- What to produce: Copy every record exactly.

- Listed records:
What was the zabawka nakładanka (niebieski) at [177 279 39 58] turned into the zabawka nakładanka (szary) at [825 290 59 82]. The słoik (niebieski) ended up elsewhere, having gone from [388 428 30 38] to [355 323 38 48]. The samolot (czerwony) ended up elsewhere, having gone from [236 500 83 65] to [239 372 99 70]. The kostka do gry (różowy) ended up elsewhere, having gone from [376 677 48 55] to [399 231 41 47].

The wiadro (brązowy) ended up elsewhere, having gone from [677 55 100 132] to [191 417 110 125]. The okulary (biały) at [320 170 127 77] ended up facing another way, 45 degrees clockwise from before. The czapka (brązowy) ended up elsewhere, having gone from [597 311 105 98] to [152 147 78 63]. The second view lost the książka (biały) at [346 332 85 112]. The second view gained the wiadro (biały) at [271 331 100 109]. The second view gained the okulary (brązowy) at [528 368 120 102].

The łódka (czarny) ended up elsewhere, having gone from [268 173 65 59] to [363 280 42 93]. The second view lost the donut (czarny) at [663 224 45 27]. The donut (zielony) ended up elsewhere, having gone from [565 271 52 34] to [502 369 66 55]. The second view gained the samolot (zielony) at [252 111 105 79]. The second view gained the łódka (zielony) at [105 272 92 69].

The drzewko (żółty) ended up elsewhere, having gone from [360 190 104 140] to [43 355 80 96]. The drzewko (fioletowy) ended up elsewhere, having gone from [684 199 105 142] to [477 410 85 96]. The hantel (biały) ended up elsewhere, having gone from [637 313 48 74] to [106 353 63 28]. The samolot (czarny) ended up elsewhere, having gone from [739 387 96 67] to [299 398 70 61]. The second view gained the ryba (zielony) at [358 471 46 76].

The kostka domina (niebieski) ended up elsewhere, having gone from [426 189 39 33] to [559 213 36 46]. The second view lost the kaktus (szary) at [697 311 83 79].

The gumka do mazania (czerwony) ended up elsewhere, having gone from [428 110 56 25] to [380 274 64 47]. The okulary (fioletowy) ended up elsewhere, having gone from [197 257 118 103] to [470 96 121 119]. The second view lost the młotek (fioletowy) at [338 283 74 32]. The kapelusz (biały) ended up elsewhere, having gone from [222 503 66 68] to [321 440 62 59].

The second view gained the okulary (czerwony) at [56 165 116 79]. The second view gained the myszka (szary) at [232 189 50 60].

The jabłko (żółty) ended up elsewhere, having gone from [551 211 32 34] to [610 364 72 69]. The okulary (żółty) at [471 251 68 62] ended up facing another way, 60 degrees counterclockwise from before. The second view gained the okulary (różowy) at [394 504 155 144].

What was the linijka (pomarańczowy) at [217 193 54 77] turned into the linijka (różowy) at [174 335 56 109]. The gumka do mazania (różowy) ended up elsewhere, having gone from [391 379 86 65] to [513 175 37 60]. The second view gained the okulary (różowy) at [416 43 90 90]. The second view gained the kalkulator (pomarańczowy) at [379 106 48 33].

- Exercise result:
What was the zabawka nakładanka (niebieski) at [177 279 39 58] turned into the zabawka nakładanka (szary) at [825 290 59 82]. The słoik (niebieski) ended up elsewhere, having gone from [388 428 30 38] to [355 323 38 48]. The samolot (czerwony) ended up elsewhere, having gone from [236 500 83 65] to [239 372 99 70]. The kostka do gry (różowy) ended up elsewhere, having gone from [376 677 48 55] to [399 231 41 47].

The wiadro (brązowy) ended up elsewhere, having gone from [677 55 100 132] to [191 417 110 125]. The okulary (biały) at [320 170 127 77] ended up facing another way, 45 degrees clockwise from before. The czapka (brązowy) ended up elsewhere, having gone from [597 311 105 98] to [152 147 78 63]. The second view lost the książka (biały) at [346 332 85 112]. The second view gained the wiadro (biały) at [271 331 100 109]. The second view gained the okulary (brązowy) at [528 368 120 102].

The łódka (czarny) ended up elsewhere, having gone from [268 173 65 59] to [363 280 42 93]. The second view lost the donut (czarny) at [663 224 45 27]. The donut (zielony) ended up elsewhere, having gone from [565 271 52 34] to [502 369 66 55]. The second view gained the samolot (zielony) at [252 111 105 79]. The second view gained the łódka (zielony) at [105 272 92 69].

The drzewko (żółty) ended up elsewhere, having gone from [360 190 104 140] to [43 355 80 96]. The drzewko (fioletowy) ended up elsewhere, having gone from [684 199 105 142] to [477 410 85 96]. The hantel (biały) ended up elsewhere, having gone from [637 313 48 74] to [106 353 63 28]. The samolot (czarny) ended up elsewhere, having gone from [739 387 96 67] to [299 398 70 61]. The second view gained the ryba (zielony) at [358 471 46 76].

The kostka domina (niebieski) ended up elsewhere, having gone from [426 189 39 33] to [559 213 36 46]. The second view lost the kaktus (szary) at [697 311 83 79].

The gumka do mazania (czerwony) ended up elsewhere, having gone from [428 110 56 25] to [380 274 64 47]. The okulary (fioletowy) ended up elsewhere, having gone from [197 257 118 103] to [470 96 121 119]. The second view lost the młotek (fioletowy) at [338 283 74 32]. The kapelusz (biały) ended up elsewhere, having gone from [222 503 66 68] to [321 440 62 59].

The second view gained the okulary (czerwony) at [56 165 116 79]. The second view gained the myszka (szary) at [232 189 50 60].

The jabłko (żółty) ended up elsewhere, having gone from [551 211 32 34] to [610 364 72 69]. The okulary (żółty) at [471 251 68 62] ended up facing another way, 60 degrees counterclockwise from before. The second view gained the okulary (różowy) at [394 504 155 144].

What was the linijka (pomarańczowy) at [217 193 54 77] turned into the linijka (różowy) at [174 335 56 109]. The gumka do mazania (różowy) ended up elsewhere, having gone from [391 379 86 65] to [513 175 37 60]. The second view gained the okulary (różowy) at [416 43 90 90]. The second view gained the kalkulator (pomarańczowy) at [379 106 48 33].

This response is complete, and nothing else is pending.